─── Exercise materials

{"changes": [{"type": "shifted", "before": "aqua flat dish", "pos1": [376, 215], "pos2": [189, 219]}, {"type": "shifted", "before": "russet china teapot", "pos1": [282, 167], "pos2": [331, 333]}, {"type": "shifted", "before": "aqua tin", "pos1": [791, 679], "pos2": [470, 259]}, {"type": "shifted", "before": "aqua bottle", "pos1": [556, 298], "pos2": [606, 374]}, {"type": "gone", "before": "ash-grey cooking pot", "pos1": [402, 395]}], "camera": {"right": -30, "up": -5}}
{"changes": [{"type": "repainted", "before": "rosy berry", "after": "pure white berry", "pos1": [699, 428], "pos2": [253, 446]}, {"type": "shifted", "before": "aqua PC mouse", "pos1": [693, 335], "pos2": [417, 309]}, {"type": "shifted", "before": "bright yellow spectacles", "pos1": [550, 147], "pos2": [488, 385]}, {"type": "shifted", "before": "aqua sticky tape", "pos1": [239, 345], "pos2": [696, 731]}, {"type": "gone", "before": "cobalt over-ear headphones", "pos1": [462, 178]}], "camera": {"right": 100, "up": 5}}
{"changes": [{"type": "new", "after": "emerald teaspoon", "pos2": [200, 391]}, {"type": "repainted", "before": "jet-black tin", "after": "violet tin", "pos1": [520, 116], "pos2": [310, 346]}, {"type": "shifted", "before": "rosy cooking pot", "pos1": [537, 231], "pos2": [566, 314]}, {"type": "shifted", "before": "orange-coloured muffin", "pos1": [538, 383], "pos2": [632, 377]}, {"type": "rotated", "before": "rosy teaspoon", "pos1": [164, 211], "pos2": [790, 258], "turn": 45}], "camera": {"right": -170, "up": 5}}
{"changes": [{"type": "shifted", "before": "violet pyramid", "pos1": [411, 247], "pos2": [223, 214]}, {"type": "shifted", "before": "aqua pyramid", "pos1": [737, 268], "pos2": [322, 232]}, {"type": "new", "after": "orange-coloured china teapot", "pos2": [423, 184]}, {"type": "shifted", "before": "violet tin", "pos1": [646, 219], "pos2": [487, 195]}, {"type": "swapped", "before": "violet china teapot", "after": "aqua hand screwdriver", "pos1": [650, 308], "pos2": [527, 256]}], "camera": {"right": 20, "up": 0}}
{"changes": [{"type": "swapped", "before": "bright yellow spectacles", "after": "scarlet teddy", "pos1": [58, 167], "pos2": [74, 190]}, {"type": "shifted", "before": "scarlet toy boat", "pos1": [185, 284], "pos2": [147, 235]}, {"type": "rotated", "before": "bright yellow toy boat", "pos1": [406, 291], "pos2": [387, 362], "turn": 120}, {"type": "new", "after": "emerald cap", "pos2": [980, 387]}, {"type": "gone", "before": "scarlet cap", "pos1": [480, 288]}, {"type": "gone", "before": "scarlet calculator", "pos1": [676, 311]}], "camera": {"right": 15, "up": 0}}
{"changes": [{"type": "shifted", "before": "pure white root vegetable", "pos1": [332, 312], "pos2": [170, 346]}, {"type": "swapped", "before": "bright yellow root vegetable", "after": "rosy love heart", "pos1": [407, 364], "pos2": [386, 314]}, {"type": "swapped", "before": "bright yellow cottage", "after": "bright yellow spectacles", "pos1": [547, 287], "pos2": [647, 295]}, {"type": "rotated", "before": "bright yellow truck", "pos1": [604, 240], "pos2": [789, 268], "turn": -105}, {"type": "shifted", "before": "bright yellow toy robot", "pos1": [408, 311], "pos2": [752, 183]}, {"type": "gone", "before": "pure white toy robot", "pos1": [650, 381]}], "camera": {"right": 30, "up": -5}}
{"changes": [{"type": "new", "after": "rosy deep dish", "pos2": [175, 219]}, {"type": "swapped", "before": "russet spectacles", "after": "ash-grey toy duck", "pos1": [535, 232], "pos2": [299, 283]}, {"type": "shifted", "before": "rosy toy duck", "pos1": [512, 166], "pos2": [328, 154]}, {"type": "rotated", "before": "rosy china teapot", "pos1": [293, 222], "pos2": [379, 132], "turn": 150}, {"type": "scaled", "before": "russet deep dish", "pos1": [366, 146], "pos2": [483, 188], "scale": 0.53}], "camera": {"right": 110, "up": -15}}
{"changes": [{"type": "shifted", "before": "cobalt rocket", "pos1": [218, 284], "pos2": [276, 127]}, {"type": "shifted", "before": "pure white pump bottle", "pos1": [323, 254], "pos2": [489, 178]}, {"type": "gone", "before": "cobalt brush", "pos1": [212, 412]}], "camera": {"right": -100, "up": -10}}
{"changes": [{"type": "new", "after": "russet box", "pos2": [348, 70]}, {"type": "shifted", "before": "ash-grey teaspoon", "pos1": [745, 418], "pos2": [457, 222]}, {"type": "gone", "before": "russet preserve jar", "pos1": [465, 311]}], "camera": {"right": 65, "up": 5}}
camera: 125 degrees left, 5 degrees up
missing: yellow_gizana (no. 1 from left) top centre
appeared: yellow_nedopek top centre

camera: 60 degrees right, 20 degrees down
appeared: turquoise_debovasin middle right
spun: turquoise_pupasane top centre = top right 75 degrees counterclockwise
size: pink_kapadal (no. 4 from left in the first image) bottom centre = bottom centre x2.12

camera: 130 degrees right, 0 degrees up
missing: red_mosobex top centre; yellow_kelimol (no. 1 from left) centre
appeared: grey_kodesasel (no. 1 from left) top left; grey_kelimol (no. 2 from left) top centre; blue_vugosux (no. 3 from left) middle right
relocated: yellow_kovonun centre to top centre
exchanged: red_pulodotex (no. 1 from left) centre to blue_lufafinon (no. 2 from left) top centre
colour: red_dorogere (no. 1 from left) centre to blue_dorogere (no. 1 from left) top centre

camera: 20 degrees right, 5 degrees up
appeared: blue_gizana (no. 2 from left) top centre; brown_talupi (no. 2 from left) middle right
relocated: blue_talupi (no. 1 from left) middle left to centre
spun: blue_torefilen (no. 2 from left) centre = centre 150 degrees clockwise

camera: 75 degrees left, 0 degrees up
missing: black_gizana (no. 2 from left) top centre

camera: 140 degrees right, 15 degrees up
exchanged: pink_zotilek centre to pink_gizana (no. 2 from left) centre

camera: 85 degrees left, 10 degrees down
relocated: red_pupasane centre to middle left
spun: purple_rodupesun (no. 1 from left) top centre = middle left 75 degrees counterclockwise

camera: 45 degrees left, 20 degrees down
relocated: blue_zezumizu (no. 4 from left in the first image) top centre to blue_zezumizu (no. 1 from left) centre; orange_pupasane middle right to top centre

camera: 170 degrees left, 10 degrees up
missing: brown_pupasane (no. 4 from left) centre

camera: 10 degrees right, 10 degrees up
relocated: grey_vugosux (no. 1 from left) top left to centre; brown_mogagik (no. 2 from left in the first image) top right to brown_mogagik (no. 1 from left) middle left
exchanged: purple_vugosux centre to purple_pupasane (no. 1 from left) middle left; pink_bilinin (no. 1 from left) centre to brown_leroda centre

──────

Line by line, transcribe the data exactly.

Output below.
{"changes": [{"type": "shifted", "before": "aqua flat dish", "pos1": [376, 215], "pos2": [189, 219]}, {"type": "shifted", "before": "russet china teapot", "pos1": [282, 167], "pos2": [331, 333]}, {"type": "shifted", "before": "aqua tin", "pos1": [791, 679], "pos2": [470, 259]}, {"type": "shifted", "before": "aqua bottle", "pos1": [556, 298], "pos2": [606, 374]}, {"type": "gone", "before": "ash-grey cooking pot", "pos1": [402, 395]}], "camera": {"right": -30, "up": -5}}
{"changes": [{"type": "repainted", "before": "rosy berry", "after": "pure white berry", "pos1": [699, 428], "pos2": [253, 446]}, {"type": "shifted", "before": "aqua PC mouse", "pos1": [693, 335], "pos2": [417, 309]}, {"type": "shifted", "before": "bright yellow spectacles", "pos1": [550, 147], "pos2": [488, 385]}, {"type": "shifted", "before": "aqua sticky tape", "pos1": [239, 345], "pos2": [696, 731]}, {"type": "gone", "before": "cobalt over-ear headphones", "pos1": [462, 178]}], "camera": {"right": 100, "up": 5}}
{"changes": [{"type": "new", "after": "emerald teaspoon", "pos2": [200, 391]}, {"type": "repainted", "before": "jet-black tin", "after": "violet tin", "pos1": [520, 116], "pos2": [310, 346]}, {"type": "shifted", "before": "rosy cooking pot", "pos1": [537, 231], "pos2": [566, 314]}, {"type": "shifted", "before": "orange-coloured muffin", "pos1": [538, 383], "pos2": [632, 377]}, {"type": "rotated", "before": "rosy teaspoon", "pos1": [164, 211], "pos2": [790, 258], "turn": 45}], "camera": {"right": -170, "up": 5}}
{"changes": [{"type": "shifted", "before": "violet pyramid", "pos1": [411, 247], "pos2": [223, 214]}, {"type": "shifted", "before": "aqua pyramid", "pos1": [737, 268], "pos2": [322, 232]}, {"type": "new", "after": "orange-coloured china teapot", "pos2": [423, 184]}, {"type": "shifted", "before": "violet tin", "pos1": [646, 219], "pos2": [487, 195]}, {"type": "swapped", "before": "violet china teapot", "after": "aqua hand screwdriver", "pos1": [650, 308], "pos2": [527, 256]}], "camera": {"right": 20, "up": 0}}
{"changes": [{"type": "swapped", "before": "bright yellow spectacles", "after": "scarlet teddy", "pos1": [58, 167], "pos2": [74, 190]}, {"type": "shifted", "before": "scarlet toy boat", "pos1": [185, 284], "pos2": [147, 235]}, {"type": "rotated", "before": "bright yellow toy boat", "pos1": [406, 291], "pos2": [387, 362], "turn": 120}, {"type": "new", "after": "emerald cap", "pos2": [980, 387]}, {"type": "gone", "before": "scarlet cap", "pos1": [480, 288]}, {"type": "gone", "before": "scarlet calculator", "pos1": [676, 311]}], "camera": {"right": 15, "up": 0}}
{"changes": [{"type": "shifted", "before": "pure white root vegetable", "pos1": [332, 312], "pos2": [170, 346]}, {"type": "swapped", "before": "bright yellow root vegetable", "after": "rosy love heart", "pos1": [407, 364], "pos2": [386, 314]}, {"type": "swapped", "before": "bright yellow cottage", "after": "bright yellow spectacles", "pos1": [547, 287], "pos2": [647, 295]}, {"type": "rotated", "before": "bright yellow truck", "pos1": [604, 240], "pos2": [789, 268], "turn": -105}, {"type": "shifted", "before": "bright yellow toy robot", "pos1": [408, 311], "pos2": [752, 183]}, {"type": "gone", "before": "pure white toy robot", "pos1": [650, 381]}], "camera": {"right": 30, "up": -5}}
{"changes": [{"type": "new", "after": "rosy deep dish", "pos2": [175, 219]}, {"type": "swapped", "before": "russet spectacles", "after": "ash-grey toy duck", "pos1": [535, 232], "pos2": [299, 283]}, {"type": "shifted", "before": "rosy toy duck", "pos1": [512, 166], "pos2": [328, 154]}, {"type": "rotated", "before": "rosy china teapot", "pos1": [293, 222], "pos2": [379, 132], "turn": 150}, {"type": "scaled", "before": "russet deep dish", "pos1": [366, 146], "pos2": [483, 188], "scale": 0.53}], "camera": {"right": 110, "up": -15}}
{"changes": [{"type": "shifted", "before": "cobalt rocket", "pos1": [218, 284], "pos2": [276, 127]}, {"type": "shifted", "before": "pure white pump bottle", "pos1": [323, 254], "pos2": [489, 178]}, {"type": "gone", "before": "cobalt brush", "pos1": [212, 412]}], "camera": {"right": -100, "up": -10}}
{"changes": [{"type": "new", "after": "russet box", "pos2": [348, 70]}, {"type": "shifted", "before": "ash-grey teaspoon", "pos1": [745, 418], "pos2": [457, 222]}, {"type": "gone", "before": "russet preserve jar", "pos1": [465, 311]}], "camera": {"right": 65, "up": 5}}
camera: 125 degrees left, 5 degrees up
missing: yellow_gizana (no. 1 from left) top centre
appeared: yellow_nedopek top centre

camera: 60 degrees right, 20 degrees down
appeared: turquoise_debovasin middle right
spun: turquoise_pupasane top centre = top right 75 degrees counterclockwise
size: pink_kapadal (no. 4 from left in the first image) bottom centre = bottom centre x2.12

camera: 130 degrees right, 0 degrees up
missing: red_mosobex top centre; yellow_kelimol (no. 1 from left) centre
appeared: grey_kodesasel (no. 1 from left) top left; grey_kelimol (no. 2 from left) top centre; blue_vugosux (no. 3 from left) middle right
relocated: yellow_kovonun centre to top centre
exchanged: red_pulodotex (no. 1 from left) centre to blue_lufafinon (no. 2 from left) top centre
colour: red_dorogere (no. 1 from left) centre to blue_dorogere (no. 1 from left) top centre

camera: 20 degrees right, 5 degrees up
appeared: blue_gizana (no. 2 from left) top centre; brown_talupi (no. 2 from left) middle right
relocated: blue_talupi (no. 1 from left) middle left to centre
spun: blue_torefilen (no. 2 from left) centre = centre 150 degrees clockwise

camera: 75 degrees left, 0 degrees up
missing: black_gizana (no. 2 from left) top centre

camera: 140 degrees right, 15 degrees up
exchanged: pink_zotilek centre to pink_gizana (no. 2 from left) centre

camera: 85 degrees left, 10 degrees down
relocated: red_pupasane centre to middle left
spun: purple_rodupesun (no. 1 from left) top centre = middle left 75 degrees counterclockwise

camera: 45 degrees left, 20 degrees down
relocated: blue_zezumizu (no. 4 from left in the first image) top centre to blue_zezumizu (no. 1 from left) centre; orange_pupasane middle right to top centre

camera: 170 degrees left, 10 degrees up
missing: brown_pupasane (no. 4 from left) centre

camera: 10 degrees right, 10 degrees up
relocated: grey_vugosux (no. 1 from left) top left to centre; brown_mogagik (no. 2 from left in the first image) top right to brown_mogagik (no. 1 from left) middle left
exchanged: purple_vugosux centre to purple_pupasane (no. 1 from left) middle left; pink_bilinin (no. 1 from left) centre to brown_leroda centre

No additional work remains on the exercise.